Provided entries below:

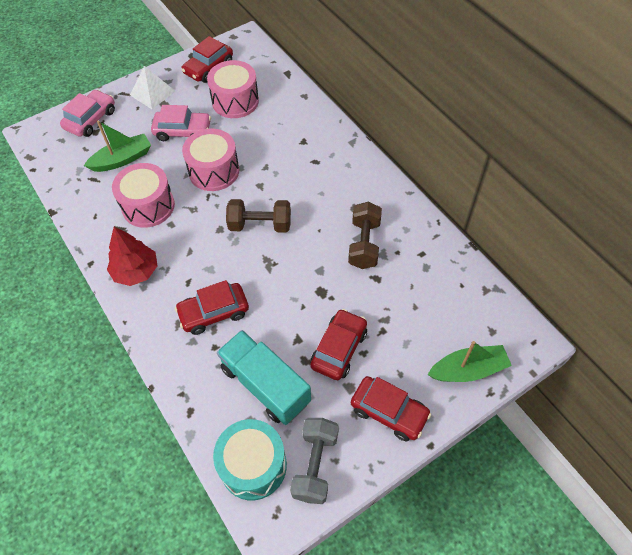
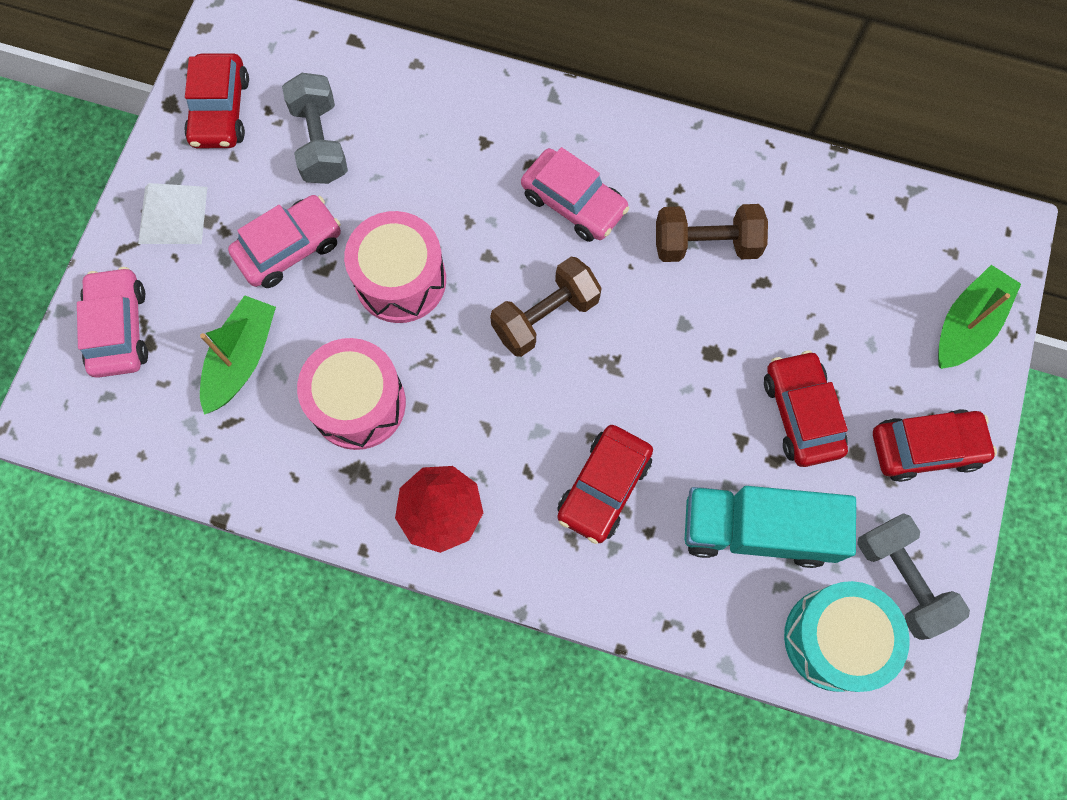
camera: 40 degrees left, 15 degrees up
(235, 101) = (320, 142): pink drum -> grey dumbbell
(319, 188) = (574, 202): none -> pink car
(364, 244) = (706, 244): brown dumbbell -> brown dumbbell turned 60 degrees counterclockwise

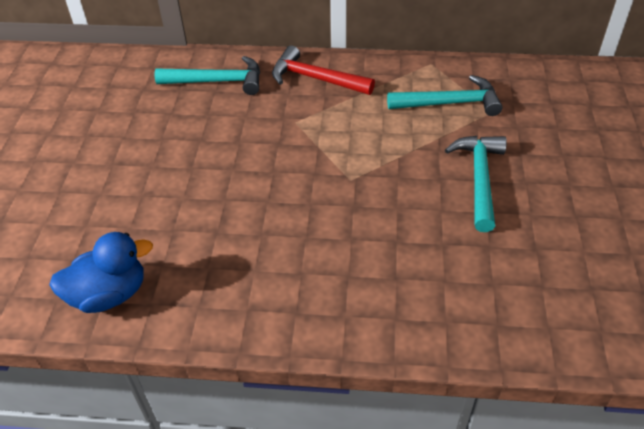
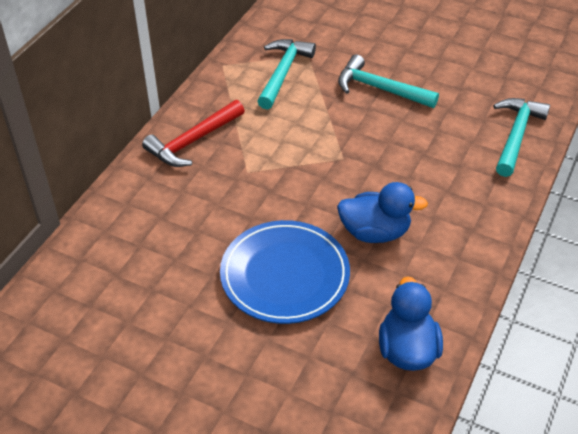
camera: 70 degrees left, 0 degrees up
(176, 183) = (285, 275): none -> blue plate
(217, 82) = (147, 212): turquoise hammer -> turquoise hammer (516, 135)
(256, 231) = (375, 232): none -> blue duck

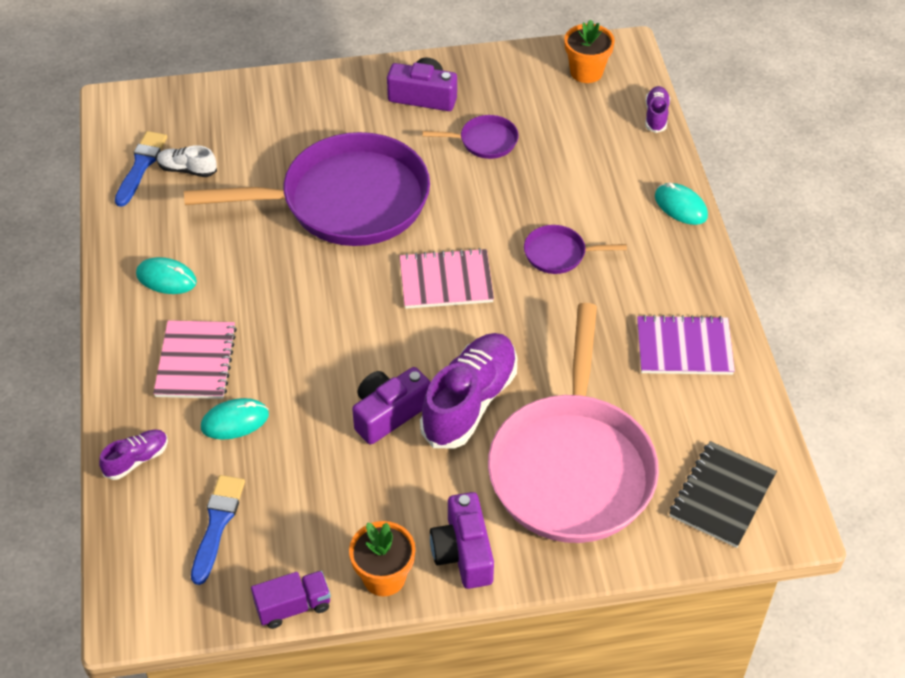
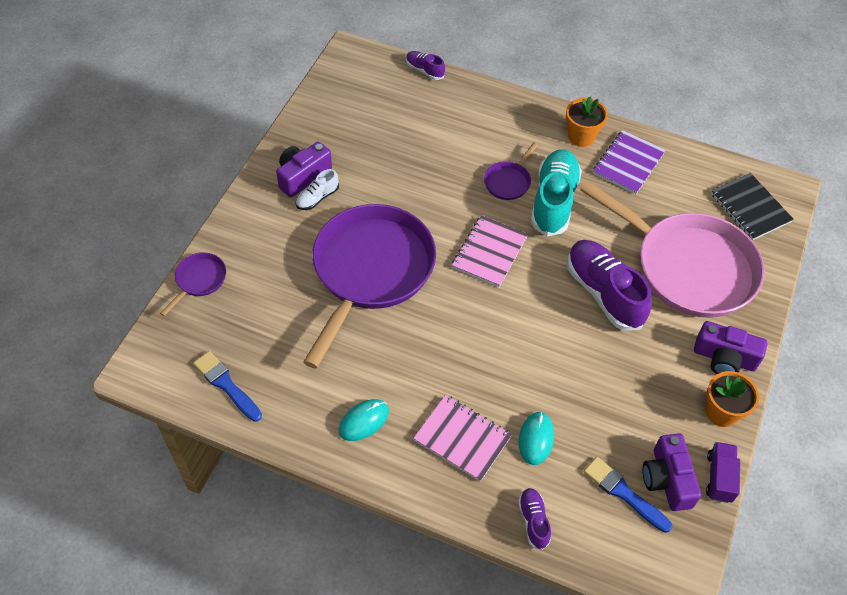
camera: 60 degrees left, 5 degrees up
(187, 169) = (257, 355): white shoe -> white shoe (317, 198)
(389, 413) = (586, 342): purple camera -> purple camera (667, 479)
(484, 141) = (375, 166): purple pan -> purple pan (199, 280)
(564, 304) = (553, 201): none -> turquoise shoe
(586, 72) = (355, 81): orange flower pot -> orange flower pot (581, 136)
(680, 206) = (512, 102): turquoise mouse -> none

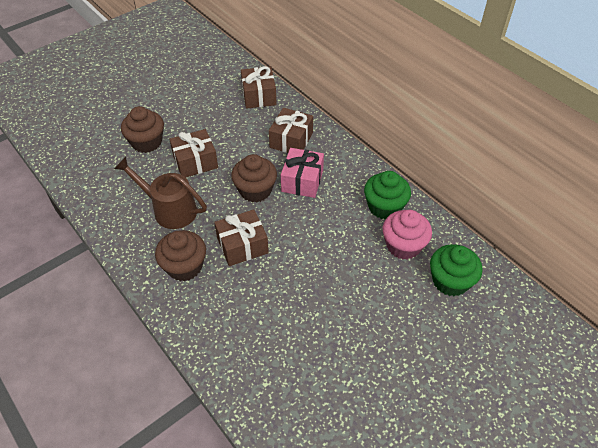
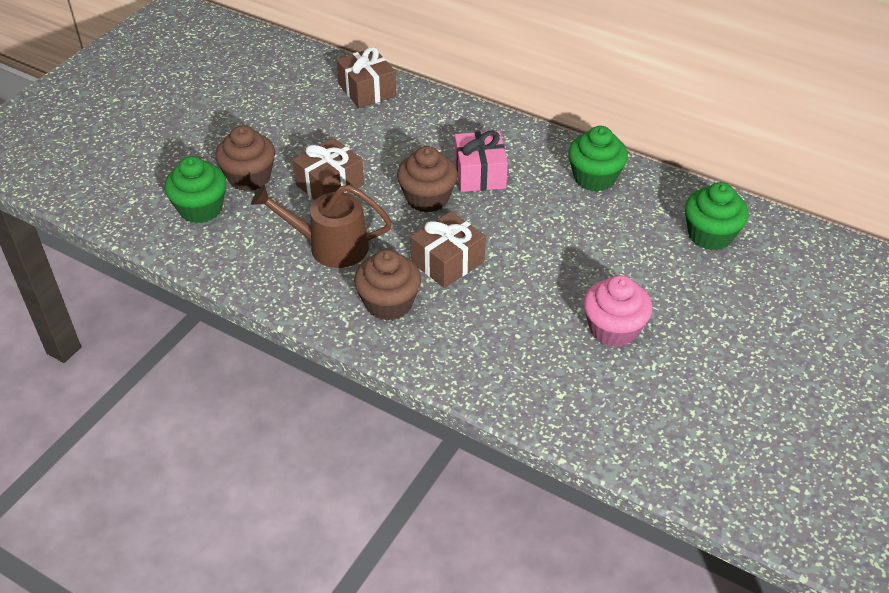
camera: 20 degrees left, 5 degrees down
(103, 157) = (201, 209): none -> green cupcake
(291, 140) = (439, 132): brown gift -> none
(403, 245) = (638, 213): pink cupcake -> pink cupcake (613, 329)

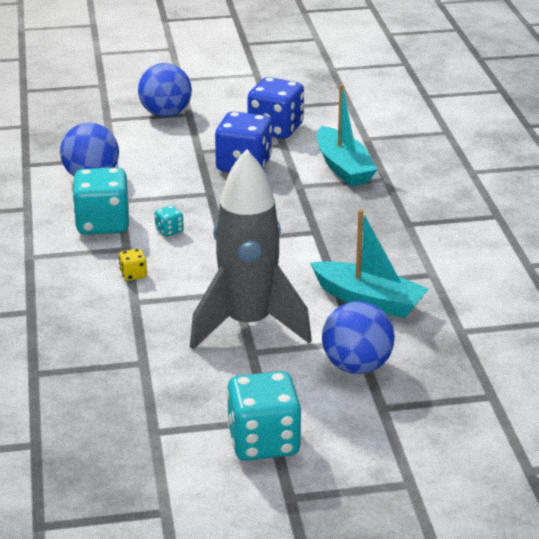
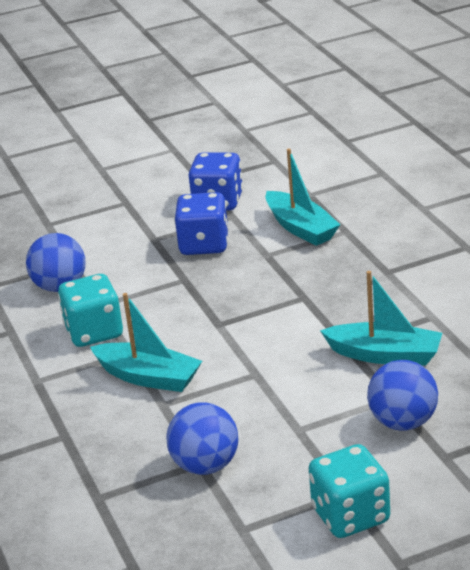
camera: 10 degrees left, 0 degrees up
(133, 274) = (148, 377): yellow dice -> turquoise boat
(166, 114) = (103, 207): blue ball -> blue ball (206, 466)
(169, 231) = (162, 325): turquoise dice -> none
(248, 325) = (283, 404): grey rocket -> none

End of Provided entries.

Your assignment
In how many lines of the data above does the word "turquoise" occur? Only the number is wanted.

Solution
5